[Start of section]

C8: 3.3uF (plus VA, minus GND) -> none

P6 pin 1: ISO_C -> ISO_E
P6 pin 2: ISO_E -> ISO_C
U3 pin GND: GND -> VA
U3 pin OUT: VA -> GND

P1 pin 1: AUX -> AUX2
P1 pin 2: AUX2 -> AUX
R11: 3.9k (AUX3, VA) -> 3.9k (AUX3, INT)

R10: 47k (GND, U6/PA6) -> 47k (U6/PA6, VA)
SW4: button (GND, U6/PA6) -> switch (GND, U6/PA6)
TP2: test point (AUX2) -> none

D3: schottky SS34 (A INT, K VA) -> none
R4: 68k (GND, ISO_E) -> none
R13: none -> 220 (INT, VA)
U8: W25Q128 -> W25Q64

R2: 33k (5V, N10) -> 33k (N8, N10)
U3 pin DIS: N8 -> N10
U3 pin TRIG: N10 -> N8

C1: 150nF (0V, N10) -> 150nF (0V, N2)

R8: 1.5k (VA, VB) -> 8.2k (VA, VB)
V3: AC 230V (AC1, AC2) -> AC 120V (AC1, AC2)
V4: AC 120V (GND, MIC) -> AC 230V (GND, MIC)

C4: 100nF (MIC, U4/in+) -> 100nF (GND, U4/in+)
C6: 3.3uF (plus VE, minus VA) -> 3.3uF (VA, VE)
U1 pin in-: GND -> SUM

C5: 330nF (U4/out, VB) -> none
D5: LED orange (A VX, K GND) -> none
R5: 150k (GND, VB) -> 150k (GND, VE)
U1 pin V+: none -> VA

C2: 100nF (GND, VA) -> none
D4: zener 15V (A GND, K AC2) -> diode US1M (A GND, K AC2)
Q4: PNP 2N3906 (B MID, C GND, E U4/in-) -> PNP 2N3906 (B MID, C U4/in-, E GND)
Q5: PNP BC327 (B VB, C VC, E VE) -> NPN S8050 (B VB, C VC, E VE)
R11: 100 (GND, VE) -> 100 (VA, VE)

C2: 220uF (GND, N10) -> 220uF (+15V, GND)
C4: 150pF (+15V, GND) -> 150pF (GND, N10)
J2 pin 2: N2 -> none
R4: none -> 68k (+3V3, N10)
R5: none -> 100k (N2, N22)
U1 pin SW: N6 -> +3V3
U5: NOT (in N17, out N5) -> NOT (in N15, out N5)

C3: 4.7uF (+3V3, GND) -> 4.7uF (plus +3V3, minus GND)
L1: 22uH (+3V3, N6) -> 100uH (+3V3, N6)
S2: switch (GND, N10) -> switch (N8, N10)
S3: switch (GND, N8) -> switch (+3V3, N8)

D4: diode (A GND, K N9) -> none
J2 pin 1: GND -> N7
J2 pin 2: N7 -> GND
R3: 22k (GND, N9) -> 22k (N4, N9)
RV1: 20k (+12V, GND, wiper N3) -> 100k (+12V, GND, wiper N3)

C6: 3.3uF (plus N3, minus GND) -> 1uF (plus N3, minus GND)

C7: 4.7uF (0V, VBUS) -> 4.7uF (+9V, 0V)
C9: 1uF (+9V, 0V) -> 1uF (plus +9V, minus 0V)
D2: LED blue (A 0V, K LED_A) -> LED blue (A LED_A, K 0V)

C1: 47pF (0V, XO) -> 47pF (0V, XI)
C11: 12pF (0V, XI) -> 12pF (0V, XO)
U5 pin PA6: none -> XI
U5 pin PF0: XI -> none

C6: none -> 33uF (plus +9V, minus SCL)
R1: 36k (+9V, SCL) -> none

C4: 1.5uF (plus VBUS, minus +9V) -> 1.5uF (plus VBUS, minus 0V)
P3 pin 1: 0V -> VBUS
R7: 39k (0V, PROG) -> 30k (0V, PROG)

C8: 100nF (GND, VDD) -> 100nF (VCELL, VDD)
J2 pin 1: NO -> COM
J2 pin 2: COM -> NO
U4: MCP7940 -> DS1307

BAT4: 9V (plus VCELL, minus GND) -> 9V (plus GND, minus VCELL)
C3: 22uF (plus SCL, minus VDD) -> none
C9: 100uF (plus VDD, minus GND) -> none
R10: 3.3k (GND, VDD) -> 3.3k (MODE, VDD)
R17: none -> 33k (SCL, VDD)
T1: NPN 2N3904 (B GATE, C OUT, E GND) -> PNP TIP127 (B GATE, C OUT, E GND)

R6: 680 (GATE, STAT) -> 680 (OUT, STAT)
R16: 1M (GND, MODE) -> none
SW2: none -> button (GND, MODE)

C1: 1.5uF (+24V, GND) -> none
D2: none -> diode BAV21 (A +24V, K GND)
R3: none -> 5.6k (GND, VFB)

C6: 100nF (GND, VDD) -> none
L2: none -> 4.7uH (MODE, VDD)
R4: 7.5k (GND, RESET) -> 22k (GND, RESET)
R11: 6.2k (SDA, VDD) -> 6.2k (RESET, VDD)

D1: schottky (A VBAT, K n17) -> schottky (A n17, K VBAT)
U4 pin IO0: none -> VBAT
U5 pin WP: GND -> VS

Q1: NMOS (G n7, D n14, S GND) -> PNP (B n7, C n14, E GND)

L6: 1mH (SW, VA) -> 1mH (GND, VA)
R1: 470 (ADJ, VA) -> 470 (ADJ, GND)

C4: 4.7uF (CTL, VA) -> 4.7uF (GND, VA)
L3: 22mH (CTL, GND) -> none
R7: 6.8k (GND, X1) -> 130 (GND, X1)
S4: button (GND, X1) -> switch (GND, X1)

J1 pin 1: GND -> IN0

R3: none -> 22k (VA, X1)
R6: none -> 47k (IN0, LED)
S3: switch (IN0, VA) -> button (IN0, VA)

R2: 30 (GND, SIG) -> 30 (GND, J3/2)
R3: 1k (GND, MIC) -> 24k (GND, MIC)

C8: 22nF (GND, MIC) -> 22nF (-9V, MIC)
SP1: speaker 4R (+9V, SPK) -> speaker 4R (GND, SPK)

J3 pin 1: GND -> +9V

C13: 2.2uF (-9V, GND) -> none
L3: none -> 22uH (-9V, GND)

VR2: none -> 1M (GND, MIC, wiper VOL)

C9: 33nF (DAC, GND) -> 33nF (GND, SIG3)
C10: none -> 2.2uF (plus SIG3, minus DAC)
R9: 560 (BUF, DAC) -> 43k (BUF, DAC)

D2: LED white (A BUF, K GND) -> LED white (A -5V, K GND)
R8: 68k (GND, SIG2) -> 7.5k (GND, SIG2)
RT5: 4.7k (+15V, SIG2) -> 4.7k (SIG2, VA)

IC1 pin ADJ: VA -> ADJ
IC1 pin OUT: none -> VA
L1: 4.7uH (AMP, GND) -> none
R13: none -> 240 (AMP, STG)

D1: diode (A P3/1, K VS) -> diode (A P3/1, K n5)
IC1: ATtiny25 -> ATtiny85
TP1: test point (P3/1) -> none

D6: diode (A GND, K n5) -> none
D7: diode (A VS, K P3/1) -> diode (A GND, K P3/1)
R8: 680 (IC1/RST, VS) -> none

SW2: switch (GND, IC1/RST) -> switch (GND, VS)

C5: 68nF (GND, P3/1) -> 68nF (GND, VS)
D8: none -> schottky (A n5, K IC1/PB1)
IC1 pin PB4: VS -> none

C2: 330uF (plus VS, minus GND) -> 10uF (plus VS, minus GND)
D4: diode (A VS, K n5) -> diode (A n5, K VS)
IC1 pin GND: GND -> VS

[End of section]

WHAT THE TASK ASKS
From the records above, transcribe exactly the run of lines that opens with the line holding "R6: none -> 47k (IN0, LED)" and closes with the line holding "J3 pin 1: GND -> +9V", both included.

ANSWER BOX
R6: none -> 47k (IN0, LED)
S3: switch (IN0, VA) -> button (IN0, VA)

R2: 30 (GND, SIG) -> 30 (GND, J3/2)
R3: 1k (GND, MIC) -> 24k (GND, MIC)

C8: 22nF (GND, MIC) -> 22nF (-9V, MIC)
SP1: speaker 4R (+9V, SPK) -> speaker 4R (GND, SPK)

J3 pin 1: GND -> +9V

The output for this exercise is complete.